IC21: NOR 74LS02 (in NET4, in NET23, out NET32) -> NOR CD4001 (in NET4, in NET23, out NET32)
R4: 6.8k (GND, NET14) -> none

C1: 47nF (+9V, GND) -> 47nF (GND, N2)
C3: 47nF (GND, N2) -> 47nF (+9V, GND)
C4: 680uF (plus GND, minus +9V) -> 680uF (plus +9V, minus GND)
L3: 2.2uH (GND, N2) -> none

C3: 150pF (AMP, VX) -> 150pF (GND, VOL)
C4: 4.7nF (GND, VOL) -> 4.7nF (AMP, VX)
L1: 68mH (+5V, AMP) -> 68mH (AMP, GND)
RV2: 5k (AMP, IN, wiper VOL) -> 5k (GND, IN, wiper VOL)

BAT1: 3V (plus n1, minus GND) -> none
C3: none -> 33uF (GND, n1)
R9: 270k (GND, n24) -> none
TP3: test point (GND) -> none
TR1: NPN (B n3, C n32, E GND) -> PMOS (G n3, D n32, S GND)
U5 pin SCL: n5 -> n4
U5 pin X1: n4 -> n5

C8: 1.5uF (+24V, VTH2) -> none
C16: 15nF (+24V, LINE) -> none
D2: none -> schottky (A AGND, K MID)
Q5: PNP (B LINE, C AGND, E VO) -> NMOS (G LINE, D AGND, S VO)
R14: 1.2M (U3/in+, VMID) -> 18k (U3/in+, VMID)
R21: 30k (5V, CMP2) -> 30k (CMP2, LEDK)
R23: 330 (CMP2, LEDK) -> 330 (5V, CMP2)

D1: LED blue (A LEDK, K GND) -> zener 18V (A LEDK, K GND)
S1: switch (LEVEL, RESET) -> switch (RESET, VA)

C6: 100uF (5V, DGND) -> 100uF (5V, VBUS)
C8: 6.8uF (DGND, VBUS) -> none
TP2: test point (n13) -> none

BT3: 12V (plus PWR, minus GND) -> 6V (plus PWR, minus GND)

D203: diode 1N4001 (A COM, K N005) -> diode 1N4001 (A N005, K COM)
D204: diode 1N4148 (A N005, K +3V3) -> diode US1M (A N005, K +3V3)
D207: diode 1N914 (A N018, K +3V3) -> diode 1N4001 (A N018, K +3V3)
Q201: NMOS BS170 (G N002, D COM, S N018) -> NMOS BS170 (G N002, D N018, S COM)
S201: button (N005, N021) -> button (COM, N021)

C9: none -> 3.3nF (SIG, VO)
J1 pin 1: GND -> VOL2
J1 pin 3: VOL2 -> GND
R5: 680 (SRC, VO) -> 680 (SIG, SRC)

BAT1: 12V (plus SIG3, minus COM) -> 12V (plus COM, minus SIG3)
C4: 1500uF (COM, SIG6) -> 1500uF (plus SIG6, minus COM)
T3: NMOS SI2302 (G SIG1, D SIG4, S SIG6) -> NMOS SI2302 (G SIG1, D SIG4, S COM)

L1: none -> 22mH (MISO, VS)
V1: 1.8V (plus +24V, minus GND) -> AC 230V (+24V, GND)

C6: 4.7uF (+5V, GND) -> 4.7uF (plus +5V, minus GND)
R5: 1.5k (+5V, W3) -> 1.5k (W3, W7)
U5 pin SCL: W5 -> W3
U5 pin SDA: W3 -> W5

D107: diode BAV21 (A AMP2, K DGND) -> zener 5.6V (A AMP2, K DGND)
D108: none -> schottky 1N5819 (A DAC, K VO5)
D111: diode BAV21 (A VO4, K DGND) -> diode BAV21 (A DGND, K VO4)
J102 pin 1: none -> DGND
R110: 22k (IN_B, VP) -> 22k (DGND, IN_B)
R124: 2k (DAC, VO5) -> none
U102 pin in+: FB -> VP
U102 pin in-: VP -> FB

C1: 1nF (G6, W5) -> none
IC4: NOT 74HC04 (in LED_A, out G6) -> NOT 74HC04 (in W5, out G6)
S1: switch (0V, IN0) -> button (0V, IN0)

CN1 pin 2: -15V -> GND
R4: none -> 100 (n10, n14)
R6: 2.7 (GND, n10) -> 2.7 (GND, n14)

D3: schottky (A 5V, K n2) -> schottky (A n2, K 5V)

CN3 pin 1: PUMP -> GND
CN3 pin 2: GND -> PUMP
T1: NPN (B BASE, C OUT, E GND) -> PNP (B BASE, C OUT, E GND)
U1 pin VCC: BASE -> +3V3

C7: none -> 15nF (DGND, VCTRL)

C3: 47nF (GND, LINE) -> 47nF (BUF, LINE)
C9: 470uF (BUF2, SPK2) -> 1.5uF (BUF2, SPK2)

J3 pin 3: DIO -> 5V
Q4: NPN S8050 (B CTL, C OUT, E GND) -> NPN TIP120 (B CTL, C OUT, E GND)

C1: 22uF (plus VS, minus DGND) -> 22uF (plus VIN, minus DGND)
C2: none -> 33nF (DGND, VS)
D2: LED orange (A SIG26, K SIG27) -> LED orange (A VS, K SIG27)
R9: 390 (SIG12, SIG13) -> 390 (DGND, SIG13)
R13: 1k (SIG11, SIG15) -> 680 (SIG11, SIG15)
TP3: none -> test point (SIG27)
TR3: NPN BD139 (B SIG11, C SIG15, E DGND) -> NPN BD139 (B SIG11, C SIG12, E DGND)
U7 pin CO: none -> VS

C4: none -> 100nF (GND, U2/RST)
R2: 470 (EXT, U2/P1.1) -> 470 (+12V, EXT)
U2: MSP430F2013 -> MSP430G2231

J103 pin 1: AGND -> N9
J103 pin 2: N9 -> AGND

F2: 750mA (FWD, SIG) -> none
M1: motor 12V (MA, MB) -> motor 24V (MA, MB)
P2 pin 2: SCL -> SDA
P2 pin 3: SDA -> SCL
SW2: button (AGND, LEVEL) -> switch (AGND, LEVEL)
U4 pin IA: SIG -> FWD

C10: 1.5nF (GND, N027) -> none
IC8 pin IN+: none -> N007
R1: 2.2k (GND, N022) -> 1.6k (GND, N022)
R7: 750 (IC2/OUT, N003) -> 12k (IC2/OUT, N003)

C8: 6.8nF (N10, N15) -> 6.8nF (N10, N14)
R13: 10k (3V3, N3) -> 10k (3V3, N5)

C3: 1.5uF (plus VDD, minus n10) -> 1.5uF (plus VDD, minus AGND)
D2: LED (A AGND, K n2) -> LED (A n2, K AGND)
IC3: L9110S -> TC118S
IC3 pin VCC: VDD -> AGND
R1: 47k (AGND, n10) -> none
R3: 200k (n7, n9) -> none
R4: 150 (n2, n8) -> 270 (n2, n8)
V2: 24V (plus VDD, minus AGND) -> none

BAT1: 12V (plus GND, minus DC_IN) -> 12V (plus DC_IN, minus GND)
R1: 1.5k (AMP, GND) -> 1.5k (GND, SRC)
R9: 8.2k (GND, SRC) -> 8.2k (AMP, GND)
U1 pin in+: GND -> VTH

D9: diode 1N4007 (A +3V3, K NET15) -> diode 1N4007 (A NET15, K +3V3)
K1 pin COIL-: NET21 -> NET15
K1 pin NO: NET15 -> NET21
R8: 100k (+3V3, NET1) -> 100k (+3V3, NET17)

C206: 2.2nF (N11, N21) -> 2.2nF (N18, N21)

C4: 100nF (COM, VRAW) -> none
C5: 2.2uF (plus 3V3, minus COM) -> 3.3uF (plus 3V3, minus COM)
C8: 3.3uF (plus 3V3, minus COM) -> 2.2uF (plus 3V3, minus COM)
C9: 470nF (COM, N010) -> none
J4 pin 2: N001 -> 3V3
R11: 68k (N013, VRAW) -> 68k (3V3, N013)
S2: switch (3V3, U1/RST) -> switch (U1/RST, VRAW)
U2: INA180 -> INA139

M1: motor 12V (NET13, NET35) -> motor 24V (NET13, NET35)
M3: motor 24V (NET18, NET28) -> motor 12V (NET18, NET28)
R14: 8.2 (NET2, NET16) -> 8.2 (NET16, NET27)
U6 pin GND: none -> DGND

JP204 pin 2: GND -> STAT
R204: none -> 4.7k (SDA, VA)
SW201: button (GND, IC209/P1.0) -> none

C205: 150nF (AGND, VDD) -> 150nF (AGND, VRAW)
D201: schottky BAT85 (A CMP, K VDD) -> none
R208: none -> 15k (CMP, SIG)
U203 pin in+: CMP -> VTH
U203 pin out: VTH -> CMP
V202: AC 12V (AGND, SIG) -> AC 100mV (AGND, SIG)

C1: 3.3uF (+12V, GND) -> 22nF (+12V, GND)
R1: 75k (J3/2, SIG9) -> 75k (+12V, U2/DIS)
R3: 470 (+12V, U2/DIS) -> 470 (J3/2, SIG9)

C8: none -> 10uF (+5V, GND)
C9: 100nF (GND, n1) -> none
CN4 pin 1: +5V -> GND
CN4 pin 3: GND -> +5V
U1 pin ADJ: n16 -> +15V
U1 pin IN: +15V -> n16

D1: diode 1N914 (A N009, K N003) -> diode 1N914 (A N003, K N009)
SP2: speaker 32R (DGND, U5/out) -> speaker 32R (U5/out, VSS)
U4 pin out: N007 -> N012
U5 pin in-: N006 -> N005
:::::
* _Task to complete_:
Would you set down exactly the lines from the line with "C205: 150nF (AGND, VDD) -> 150nF (AGND, VRAW)" through the last one in the material?

* _Exercise solution_:
C205: 150nF (AGND, VDD) -> 150nF (AGND, VRAW)
D201: schottky BAT85 (A CMP, K VDD) -> none
R208: none -> 15k (CMP, SIG)
U203 pin in+: CMP -> VTH
U203 pin out: VTH -> CMP
V202: AC 12V (AGND, SIG) -> AC 100mV (AGND, SIG)

C1: 3.3uF (+12V, GND) -> 22nF (+12V, GND)
R1: 75k (J3/2, SIG9) -> 75k (+12V, U2/DIS)
R3: 470 (+12V, U2/DIS) -> 470 (J3/2, SIG9)

C8: none -> 10uF (+5V, GND)
C9: 100nF (GND, n1) -> none
CN4 pin 1: +5V -> GND
CN4 pin 3: GND -> +5V
U1 pin ADJ: n16 -> +15V
U1 pin IN: +15V -> n16

D1: diode 1N914 (A N009, K N003) -> diode 1N914 (A N003, K N009)
SP2: speaker 32R (DGND, U5/out) -> speaker 32R (U5/out, VSS)
U4 pin out: N007 -> N012
U5 pin in-: N006 -> N005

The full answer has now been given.